### The data
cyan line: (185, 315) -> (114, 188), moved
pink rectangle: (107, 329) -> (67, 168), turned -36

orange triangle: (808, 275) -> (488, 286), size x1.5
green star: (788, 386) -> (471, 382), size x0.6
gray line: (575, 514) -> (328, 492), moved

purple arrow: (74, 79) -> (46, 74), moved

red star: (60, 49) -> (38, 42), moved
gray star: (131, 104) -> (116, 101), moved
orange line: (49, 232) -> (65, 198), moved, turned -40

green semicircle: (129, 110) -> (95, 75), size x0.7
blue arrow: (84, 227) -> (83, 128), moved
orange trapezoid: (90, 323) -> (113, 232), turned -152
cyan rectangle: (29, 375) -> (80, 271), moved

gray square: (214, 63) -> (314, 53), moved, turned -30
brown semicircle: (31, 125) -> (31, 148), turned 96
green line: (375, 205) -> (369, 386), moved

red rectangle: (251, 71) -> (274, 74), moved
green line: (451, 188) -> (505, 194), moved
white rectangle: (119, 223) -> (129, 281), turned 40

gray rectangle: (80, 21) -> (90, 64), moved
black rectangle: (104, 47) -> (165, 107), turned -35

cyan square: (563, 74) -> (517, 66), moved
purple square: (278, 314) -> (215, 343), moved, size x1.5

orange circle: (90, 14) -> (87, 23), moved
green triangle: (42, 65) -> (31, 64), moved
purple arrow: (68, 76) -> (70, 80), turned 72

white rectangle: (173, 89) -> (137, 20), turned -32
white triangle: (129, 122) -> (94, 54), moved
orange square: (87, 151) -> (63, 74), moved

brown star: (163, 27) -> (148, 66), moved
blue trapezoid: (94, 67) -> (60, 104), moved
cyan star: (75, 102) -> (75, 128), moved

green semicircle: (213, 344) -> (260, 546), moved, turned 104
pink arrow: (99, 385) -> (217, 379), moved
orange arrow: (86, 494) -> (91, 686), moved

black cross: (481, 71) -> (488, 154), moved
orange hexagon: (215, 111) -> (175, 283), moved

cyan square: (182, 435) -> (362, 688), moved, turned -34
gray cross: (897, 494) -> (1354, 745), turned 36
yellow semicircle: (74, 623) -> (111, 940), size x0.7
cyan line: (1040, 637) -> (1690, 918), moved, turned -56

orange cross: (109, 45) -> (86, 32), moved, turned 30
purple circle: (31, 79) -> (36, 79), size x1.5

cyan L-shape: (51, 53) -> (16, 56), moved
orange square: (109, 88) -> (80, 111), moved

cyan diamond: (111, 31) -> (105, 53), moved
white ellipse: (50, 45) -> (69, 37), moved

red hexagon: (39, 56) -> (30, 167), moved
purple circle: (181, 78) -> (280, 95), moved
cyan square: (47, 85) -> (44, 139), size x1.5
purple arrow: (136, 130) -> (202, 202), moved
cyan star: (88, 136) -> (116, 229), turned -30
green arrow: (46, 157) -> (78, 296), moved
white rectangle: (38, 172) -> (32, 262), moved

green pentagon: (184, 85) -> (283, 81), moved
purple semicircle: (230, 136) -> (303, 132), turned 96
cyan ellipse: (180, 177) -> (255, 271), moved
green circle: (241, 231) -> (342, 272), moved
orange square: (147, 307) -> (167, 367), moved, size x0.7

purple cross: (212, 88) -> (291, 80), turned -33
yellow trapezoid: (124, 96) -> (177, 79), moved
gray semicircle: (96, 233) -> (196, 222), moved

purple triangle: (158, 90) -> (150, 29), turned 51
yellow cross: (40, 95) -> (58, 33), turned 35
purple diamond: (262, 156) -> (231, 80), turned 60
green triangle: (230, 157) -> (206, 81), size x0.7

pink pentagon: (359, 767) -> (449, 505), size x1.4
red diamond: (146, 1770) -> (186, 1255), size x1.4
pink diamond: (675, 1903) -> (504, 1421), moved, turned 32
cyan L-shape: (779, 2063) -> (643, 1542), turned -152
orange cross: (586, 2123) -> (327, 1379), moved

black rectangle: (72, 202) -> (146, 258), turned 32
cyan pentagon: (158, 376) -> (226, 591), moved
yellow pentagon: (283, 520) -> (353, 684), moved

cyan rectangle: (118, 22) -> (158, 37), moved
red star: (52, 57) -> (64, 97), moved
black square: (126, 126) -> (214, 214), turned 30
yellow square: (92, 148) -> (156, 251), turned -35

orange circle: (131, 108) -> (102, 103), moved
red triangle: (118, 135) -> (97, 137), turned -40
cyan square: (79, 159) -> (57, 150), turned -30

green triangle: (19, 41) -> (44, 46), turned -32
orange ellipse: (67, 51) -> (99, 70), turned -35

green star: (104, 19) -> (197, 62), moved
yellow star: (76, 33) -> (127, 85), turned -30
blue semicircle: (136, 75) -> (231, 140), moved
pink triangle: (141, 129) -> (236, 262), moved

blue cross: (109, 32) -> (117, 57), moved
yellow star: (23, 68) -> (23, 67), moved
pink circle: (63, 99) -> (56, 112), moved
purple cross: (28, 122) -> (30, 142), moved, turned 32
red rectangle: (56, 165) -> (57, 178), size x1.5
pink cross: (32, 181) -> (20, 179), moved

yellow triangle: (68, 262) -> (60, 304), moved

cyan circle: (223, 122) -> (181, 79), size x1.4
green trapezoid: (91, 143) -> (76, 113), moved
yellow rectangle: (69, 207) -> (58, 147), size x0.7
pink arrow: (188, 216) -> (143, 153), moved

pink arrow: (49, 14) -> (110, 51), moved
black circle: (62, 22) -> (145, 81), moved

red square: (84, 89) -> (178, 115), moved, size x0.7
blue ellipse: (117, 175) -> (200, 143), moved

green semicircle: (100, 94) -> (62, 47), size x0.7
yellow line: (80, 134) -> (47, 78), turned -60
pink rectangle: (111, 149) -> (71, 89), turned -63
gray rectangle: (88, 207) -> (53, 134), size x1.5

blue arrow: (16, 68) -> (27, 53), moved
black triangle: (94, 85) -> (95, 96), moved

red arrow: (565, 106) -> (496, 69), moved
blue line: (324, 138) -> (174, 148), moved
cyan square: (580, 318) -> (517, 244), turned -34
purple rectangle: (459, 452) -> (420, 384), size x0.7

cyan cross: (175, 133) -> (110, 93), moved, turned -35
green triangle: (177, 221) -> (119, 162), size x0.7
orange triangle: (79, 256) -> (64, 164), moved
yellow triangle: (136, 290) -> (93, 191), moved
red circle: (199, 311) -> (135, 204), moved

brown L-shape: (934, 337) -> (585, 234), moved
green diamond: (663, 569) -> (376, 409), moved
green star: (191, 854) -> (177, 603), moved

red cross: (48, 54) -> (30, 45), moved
######
Action item:
From the first line of the data above through the line containing "cyan square: (563, 74) -> (517, 66), moved", set each line down again exactly; include both ends and omit everything else.

Answer section:
cyan line: (185, 315) -> (114, 188), moved
pink rectangle: (107, 329) -> (67, 168), turned -36

orange triangle: (808, 275) -> (488, 286), size x1.5
green star: (788, 386) -> (471, 382), size x0.6
gray line: (575, 514) -> (328, 492), moved

purple arrow: (74, 79) -> (46, 74), moved

red star: (60, 49) -> (38, 42), moved
gray star: (131, 104) -> (116, 101), moved
orange line: (49, 232) -> (65, 198), moved, turned -40

green semicircle: (129, 110) -> (95, 75), size x0.7
blue arrow: (84, 227) -> (83, 128), moved
orange trapezoid: (90, 323) -> (113, 232), turned -152
cyan rectangle: (29, 375) -> (80, 271), moved

gray square: (214, 63) -> (314, 53), moved, turned -30
brown semicircle: (31, 125) -> (31, 148), turned 96
green line: (375, 205) -> (369, 386), moved

red rectangle: (251, 71) -> (274, 74), moved
green line: (451, 188) -> (505, 194), moved
white rectangle: (119, 223) -> (129, 281), turned 40

gray rectangle: (80, 21) -> (90, 64), moved
black rectangle: (104, 47) -> (165, 107), turned -35

cyan square: (563, 74) -> (517, 66), moved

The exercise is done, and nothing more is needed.